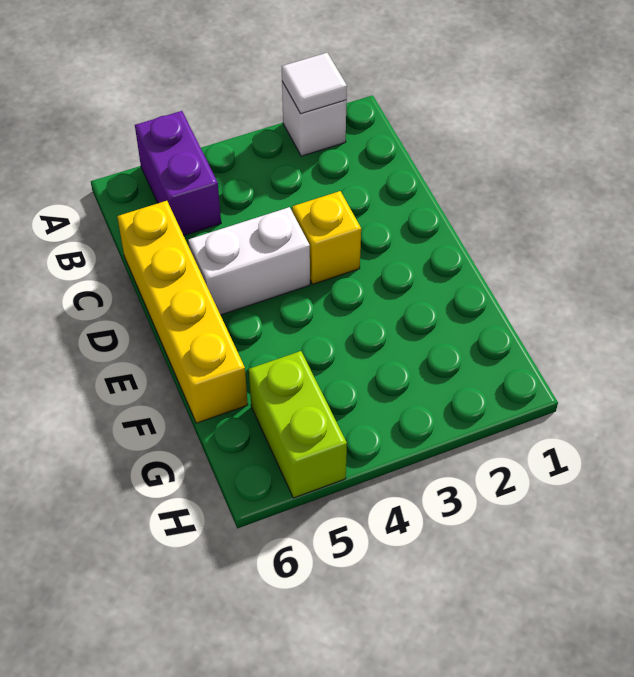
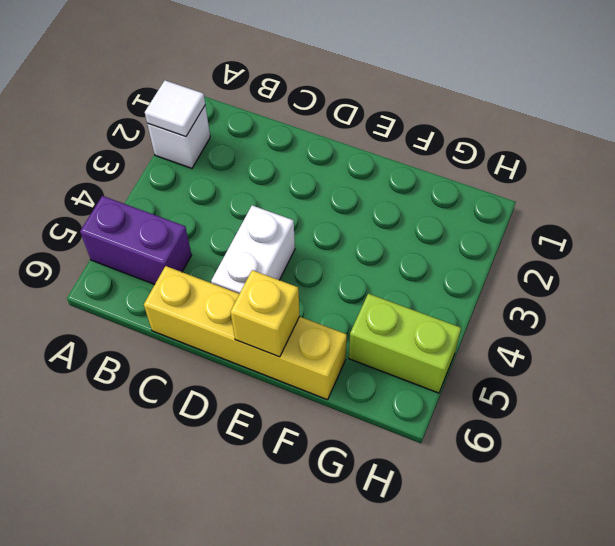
yellow 1x1 brick [292,191,361,284] -> yellow 1x1 brick moved to [231,270,300,357]

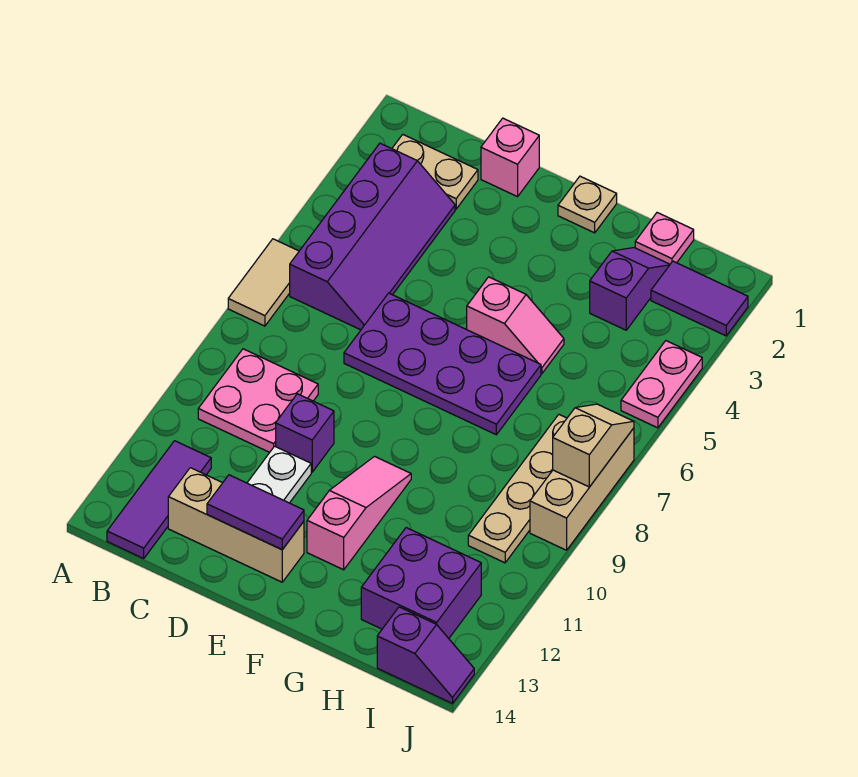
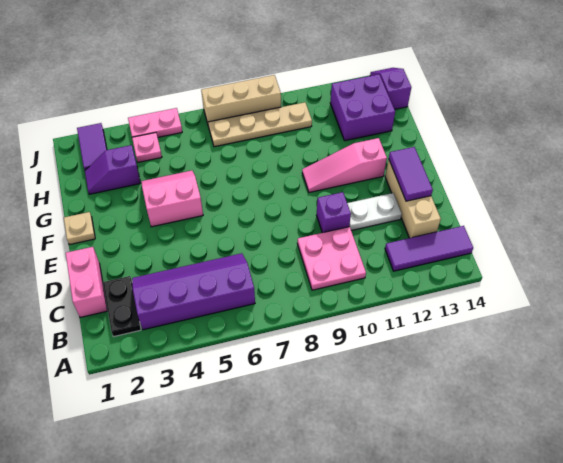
tan 1x2 tile [228,239,299,326] -> none
tan 1x2 plate [392,135,478,209] -> black 1x2 plate [103,276,141,337]
pink 1x1 brick [481,118,539,197] -> pink 1x2 brick [66,247,107,317]
purple 2x4 plate [344,293,541,435] -> none
pink 1x2 slope [467,277,564,373] -> pink 2x2 slope [141,171,203,227]
pink 1x1 plate [635,213,694,264] -> pink 1x1 plate moved to [132,133,162,162]
tan 1x2 slope [553,404,634,487] -> none

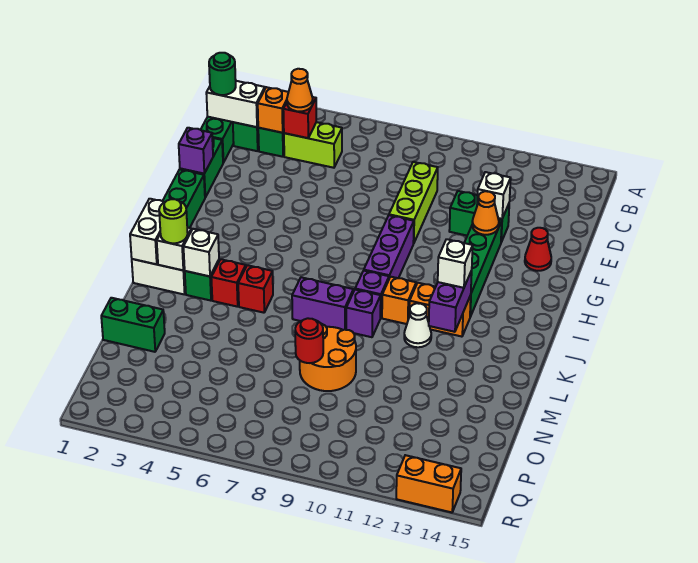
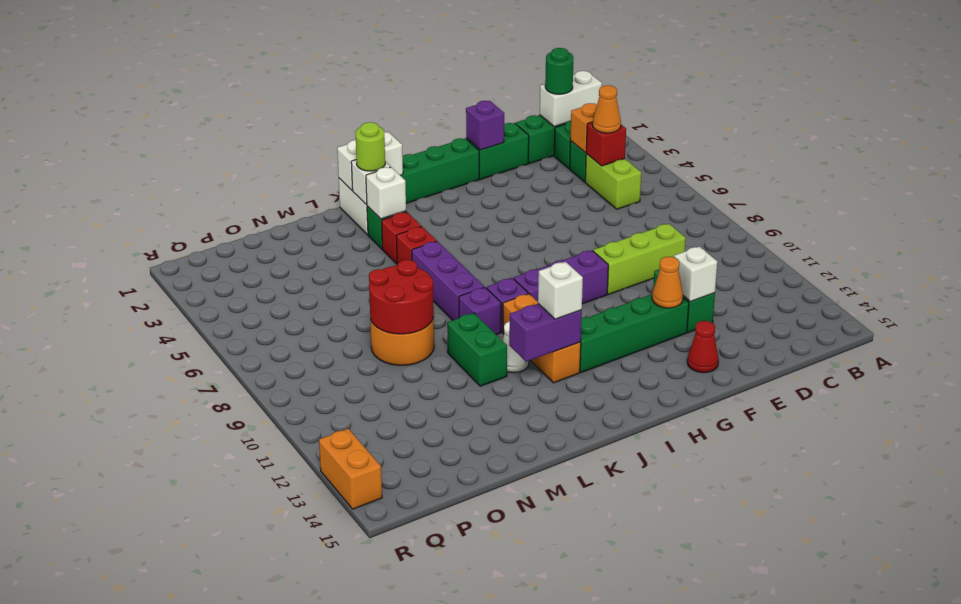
white 1x2 brick [206,81,265,127] -> white 1x2 brick turned to [540,71,602,127]
purple 1x2 brick [292,277,353,330] -> purple 1x3 brick [412,241,484,320]
green 1x2 brick [101,298,165,352] -> green 1x2 brick moved to [447,313,507,386]
red 1x1 round brick [295,318,323,363] -> red 2x2 round brick [369,260,434,334]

------------------------------------------------------------

:: Task goal ::
Nothing but the lines from the line containing "pink 1x1 brick" through the last line of the records above should be written out, exactly and without the pictures.

:: Answer box ::
pink 1x1 brick [481,118,539,197] -> pink 1x2 brick [66,247,107,317]
purple 2x4 plate [344,293,541,435] -> none
pink 1x2 slope [467,277,564,373] -> pink 2x2 slope [141,171,203,227]
pink 1x1 plate [635,213,694,264] -> pink 1x1 plate moved to [132,133,162,162]
tan 1x2 slope [553,404,634,487] -> none

white 1x2 brick [206,81,265,127] -> white 1x2 brick turned to [540,71,602,127]
purple 1x2 brick [292,277,353,330] -> purple 1x3 brick [412,241,484,320]
green 1x2 brick [101,298,165,352] -> green 1x2 brick moved to [447,313,507,386]
red 1x1 round brick [295,318,323,363] -> red 2x2 round brick [369,260,434,334]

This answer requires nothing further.